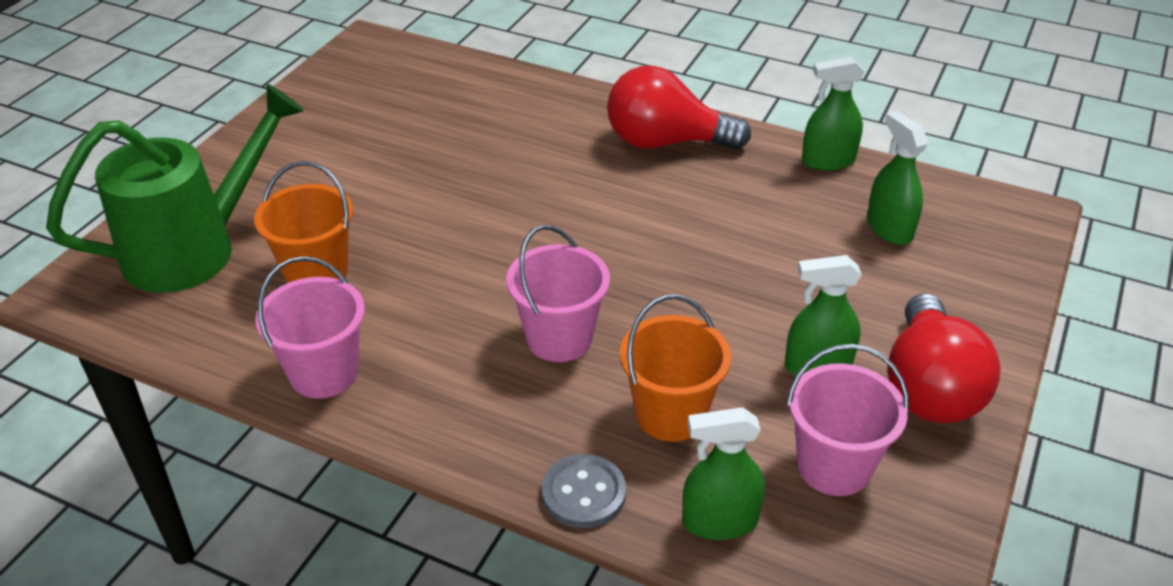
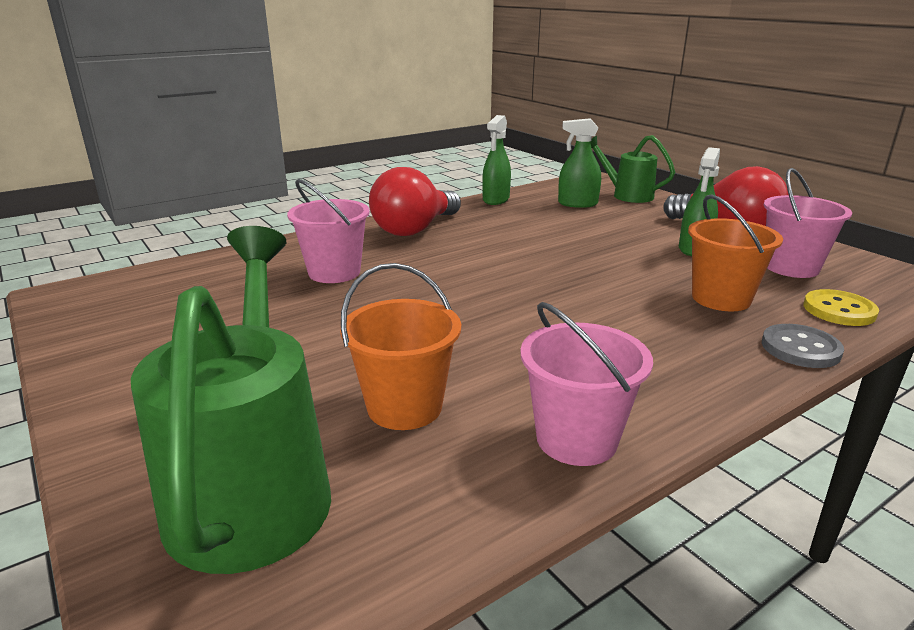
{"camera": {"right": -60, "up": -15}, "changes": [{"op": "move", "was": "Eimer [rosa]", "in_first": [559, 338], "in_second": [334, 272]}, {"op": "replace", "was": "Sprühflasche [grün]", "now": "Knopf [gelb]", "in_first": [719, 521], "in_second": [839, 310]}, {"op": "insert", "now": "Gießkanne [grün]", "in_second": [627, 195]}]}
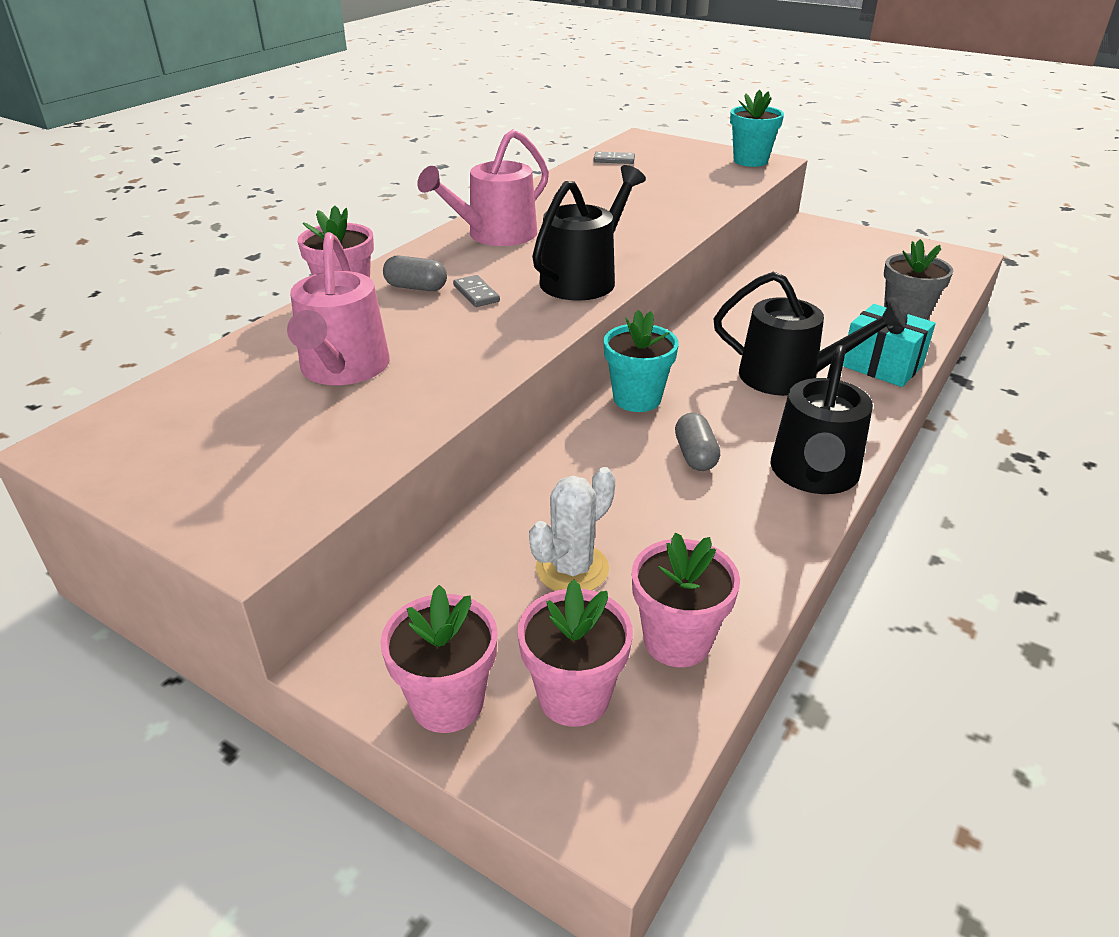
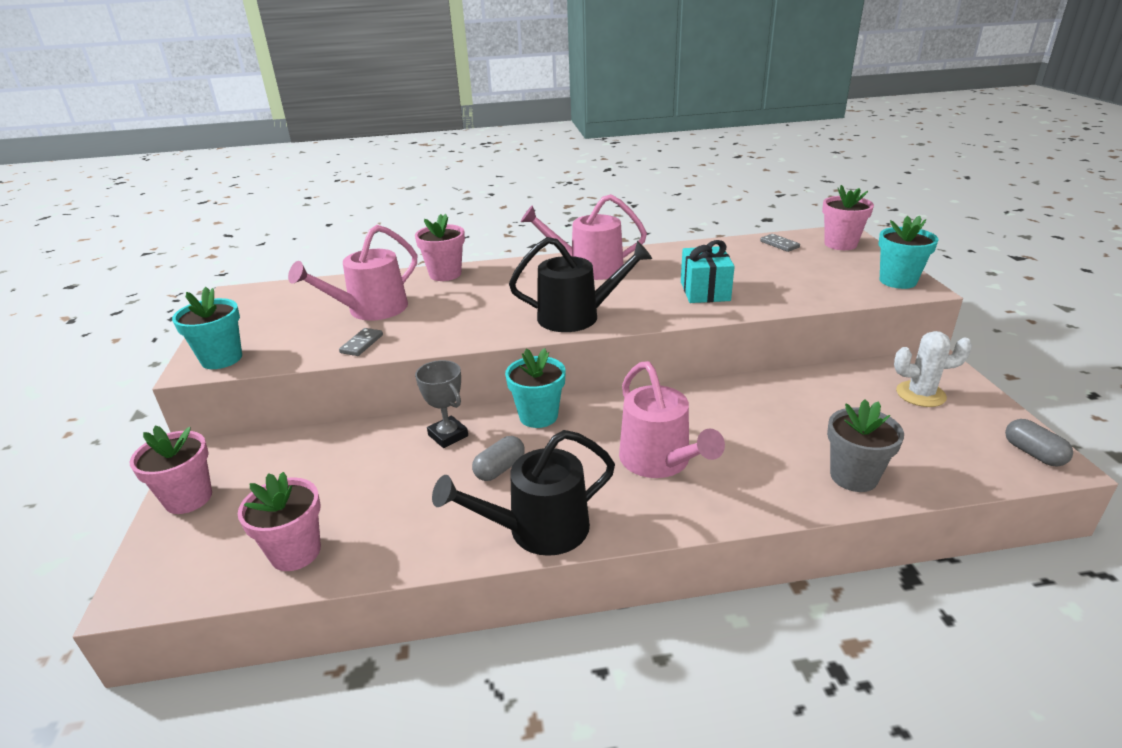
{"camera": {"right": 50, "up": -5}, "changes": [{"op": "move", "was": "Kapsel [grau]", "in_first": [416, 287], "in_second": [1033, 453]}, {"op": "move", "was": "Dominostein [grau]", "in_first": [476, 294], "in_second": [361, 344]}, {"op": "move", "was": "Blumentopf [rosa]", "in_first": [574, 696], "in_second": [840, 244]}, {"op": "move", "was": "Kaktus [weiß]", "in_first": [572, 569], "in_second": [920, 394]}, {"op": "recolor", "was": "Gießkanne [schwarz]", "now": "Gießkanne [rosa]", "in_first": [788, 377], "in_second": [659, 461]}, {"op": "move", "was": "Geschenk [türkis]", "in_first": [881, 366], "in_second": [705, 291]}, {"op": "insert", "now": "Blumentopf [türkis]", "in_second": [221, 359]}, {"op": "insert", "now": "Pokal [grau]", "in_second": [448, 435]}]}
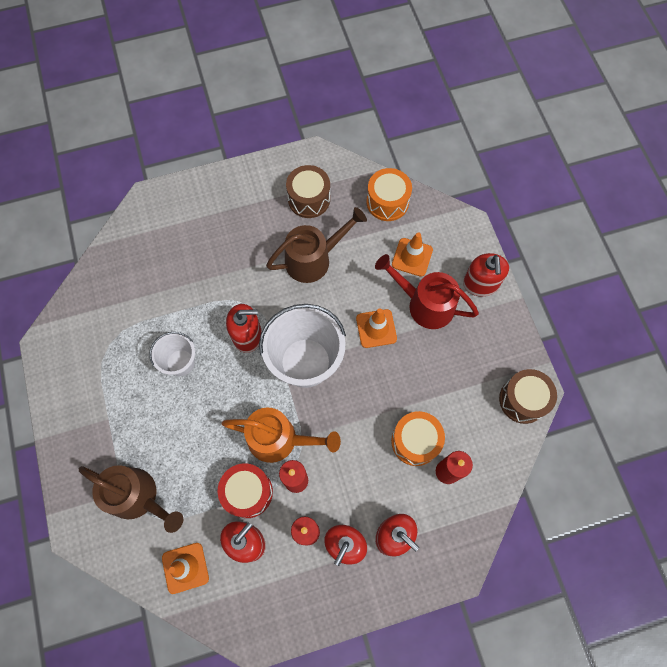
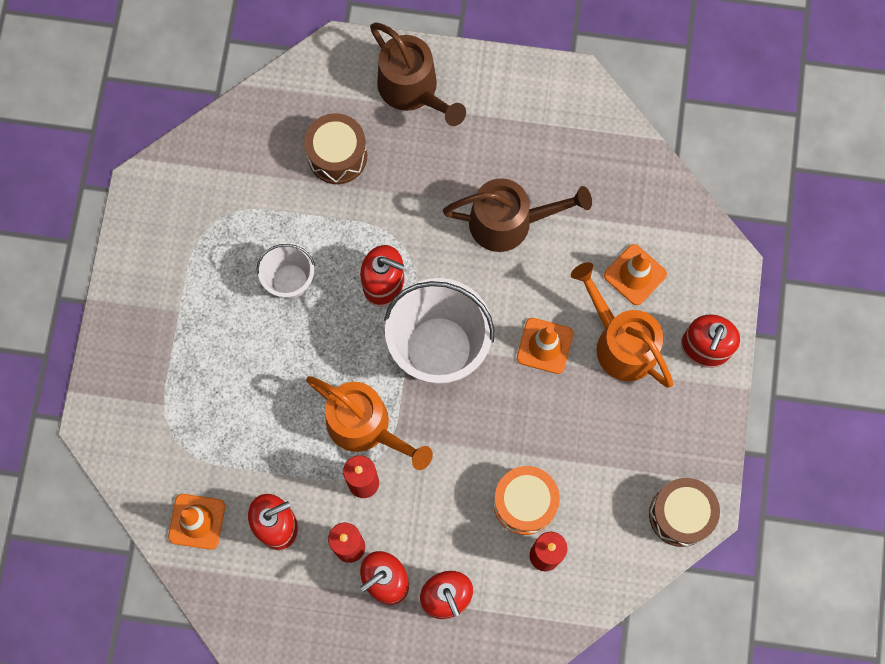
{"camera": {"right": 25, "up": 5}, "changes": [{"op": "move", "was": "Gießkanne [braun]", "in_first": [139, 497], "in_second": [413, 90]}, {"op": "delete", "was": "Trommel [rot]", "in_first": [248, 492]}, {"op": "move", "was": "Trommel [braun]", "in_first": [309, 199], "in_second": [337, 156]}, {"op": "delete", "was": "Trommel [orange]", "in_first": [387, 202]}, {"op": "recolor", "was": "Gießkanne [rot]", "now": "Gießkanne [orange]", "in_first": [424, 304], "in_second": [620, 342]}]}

### Problem details
The answer is every line of the data, exactly as written, with the pictures dropped.

### Exercise output
{"camera": {"right": -60, "up": -15}, "changes": [{"op": "move", "was": "Eimer [rosa]", "in_first": [559, 338], "in_second": [334, 272]}, {"op": "replace", "was": "Sprühflasche [grün]", "now": "Knopf [gelb]", "in_first": [719, 521], "in_second": [839, 310]}, {"op": "insert", "now": "Gießkanne [grün]", "in_second": [627, 195]}]}
{"camera": {"right": 50, "up": -5}, "changes": [{"op": "move", "was": "Kapsel [grau]", "in_first": [416, 287], "in_second": [1033, 453]}, {"op": "move", "was": "Dominostein [grau]", "in_first": [476, 294], "in_second": [361, 344]}, {"op": "move", "was": "Blumentopf [rosa]", "in_first": [574, 696], "in_second": [840, 244]}, {"op": "move", "was": "Kaktus [weiß]", "in_first": [572, 569], "in_second": [920, 394]}, {"op": "recolor", "was": "Gießkanne [schwarz]", "now": "Gießkanne [rosa]", "in_first": [788, 377], "in_second": [659, 461]}, {"op": "move", "was": "Geschenk [türkis]", "in_first": [881, 366], "in_second": [705, 291]}, {"op": "insert", "now": "Blumentopf [türkis]", "in_second": [221, 359]}, {"op": "insert", "now": "Pokal [grau]", "in_second": [448, 435]}]}
{"camera": {"right": 25, "up": 5}, "changes": [{"op": "move", "was": "Gießkanne [braun]", "in_first": [139, 497], "in_second": [413, 90]}, {"op": "delete", "was": "Trommel [rot]", "in_first": [248, 492]}, {"op": "move", "was": "Trommel [braun]", "in_first": [309, 199], "in_second": [337, 156]}, {"op": "delete", "was": "Trommel [orange]", "in_first": [387, 202]}, {"op": "recolor", "was": "Gießkanne [rot]", "now": "Gießkanne [orange]", "in_first": [424, 304], "in_second": [620, 342]}]}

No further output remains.